(Stored entries)
————————
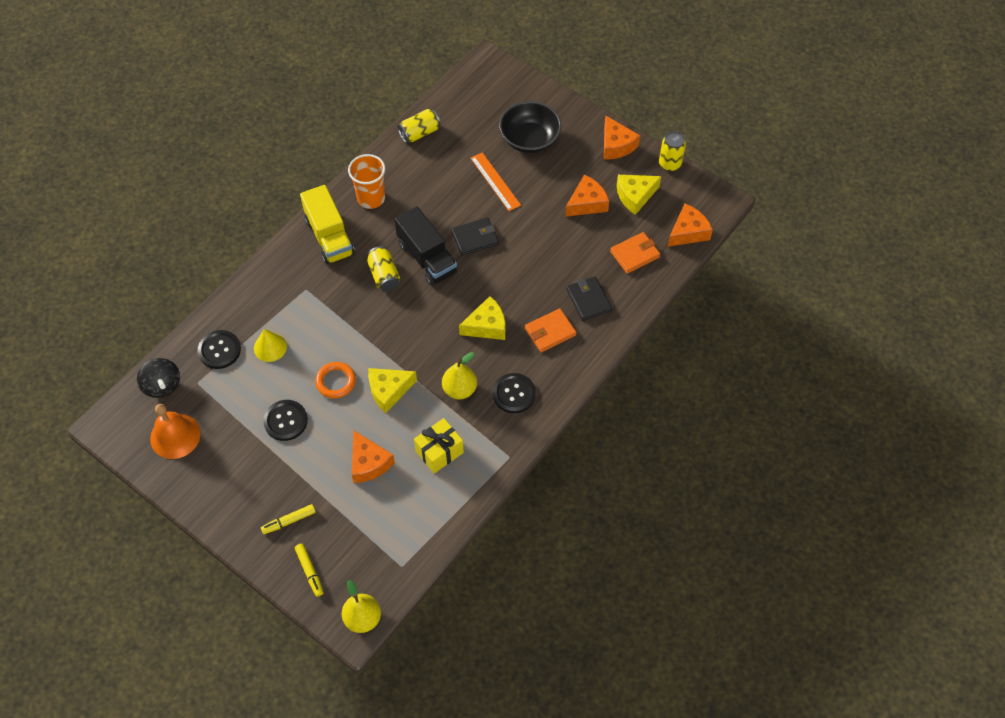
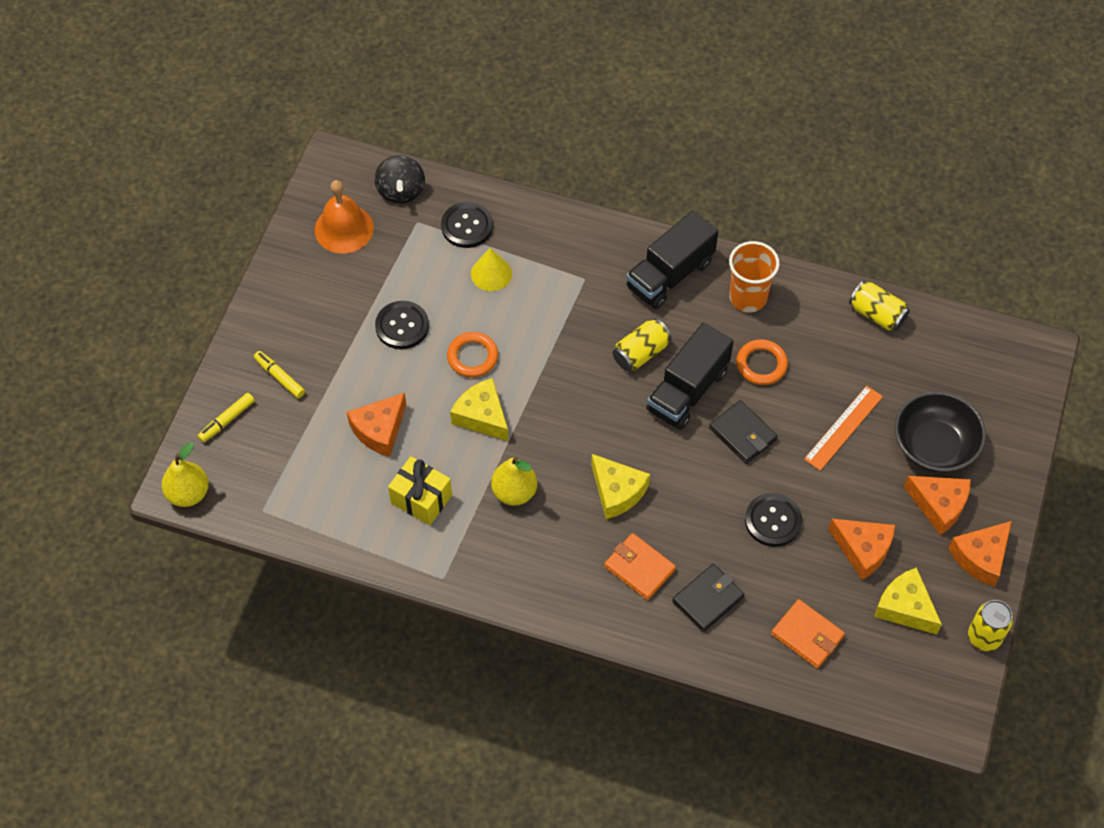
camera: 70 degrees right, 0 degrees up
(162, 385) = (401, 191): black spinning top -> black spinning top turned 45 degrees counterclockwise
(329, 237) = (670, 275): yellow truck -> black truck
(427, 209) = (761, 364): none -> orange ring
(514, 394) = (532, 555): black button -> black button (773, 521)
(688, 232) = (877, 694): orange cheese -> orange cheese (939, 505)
————————
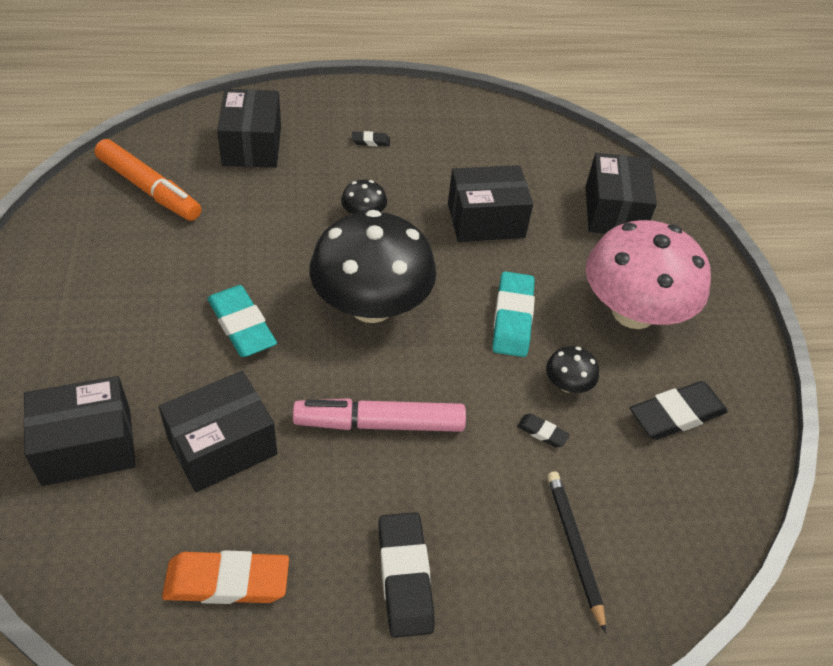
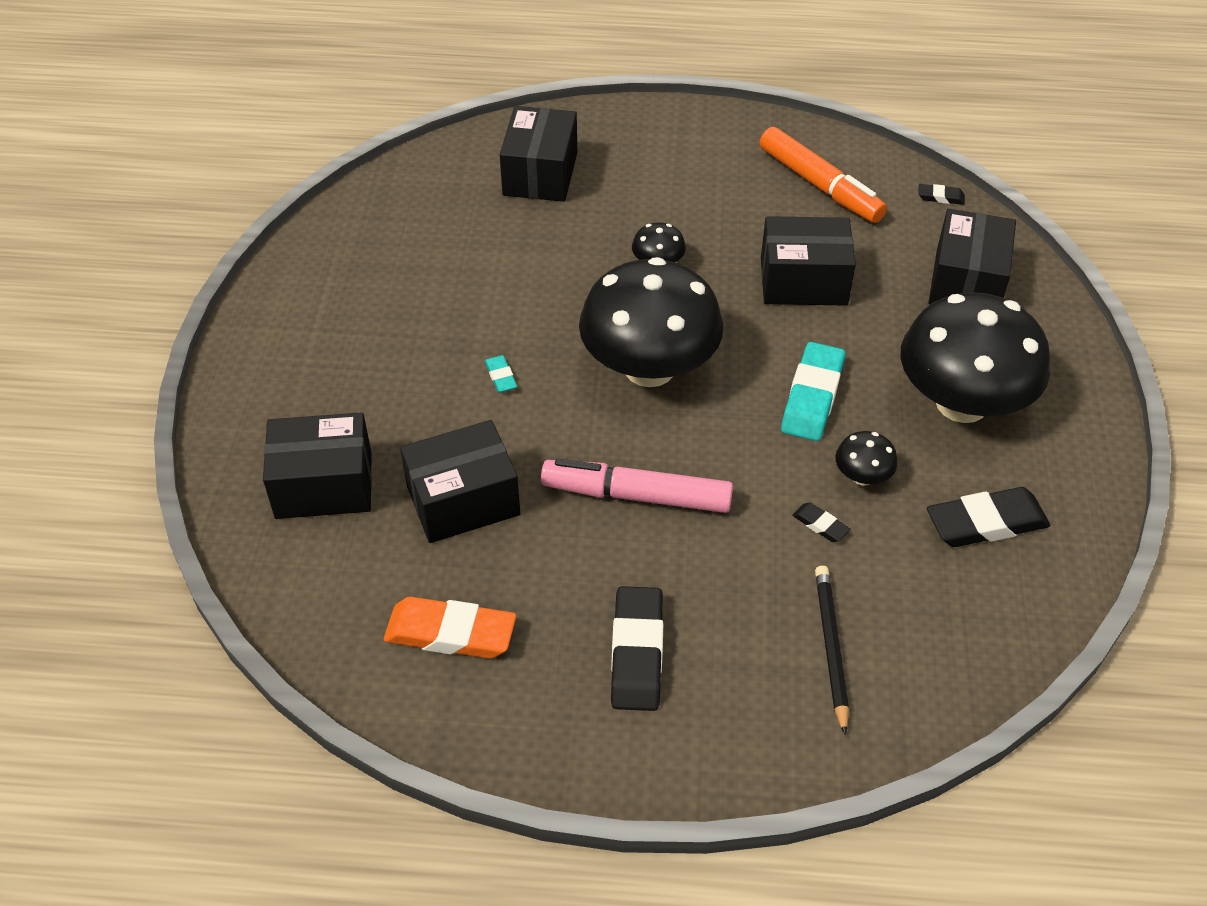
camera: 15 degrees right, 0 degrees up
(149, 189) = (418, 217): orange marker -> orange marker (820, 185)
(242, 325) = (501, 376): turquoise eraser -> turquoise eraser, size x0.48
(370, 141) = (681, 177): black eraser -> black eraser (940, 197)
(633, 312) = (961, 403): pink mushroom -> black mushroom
————————
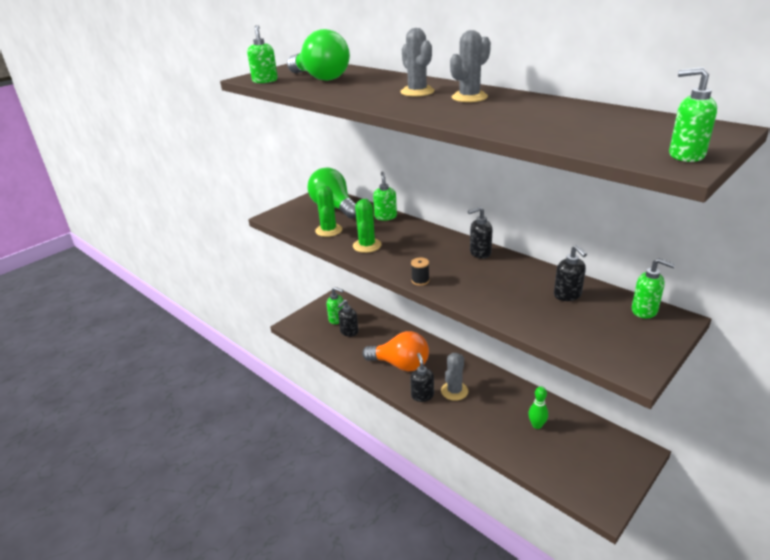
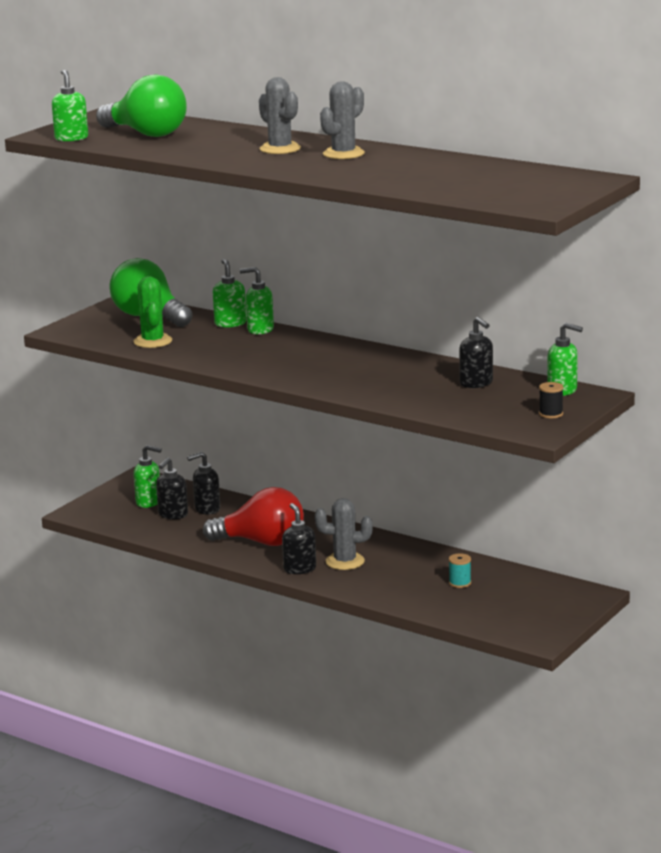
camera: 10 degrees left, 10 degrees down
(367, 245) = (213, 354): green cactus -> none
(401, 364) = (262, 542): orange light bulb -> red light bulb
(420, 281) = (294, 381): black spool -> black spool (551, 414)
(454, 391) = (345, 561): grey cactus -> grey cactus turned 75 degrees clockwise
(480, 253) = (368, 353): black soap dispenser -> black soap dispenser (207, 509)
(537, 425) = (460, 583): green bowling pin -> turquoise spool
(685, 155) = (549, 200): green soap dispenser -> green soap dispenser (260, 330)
————————
WORK REQUEST:
Going through the records above, count the lines that include the word "camera". Give the number alone.

WRITTEN ANSWER:
3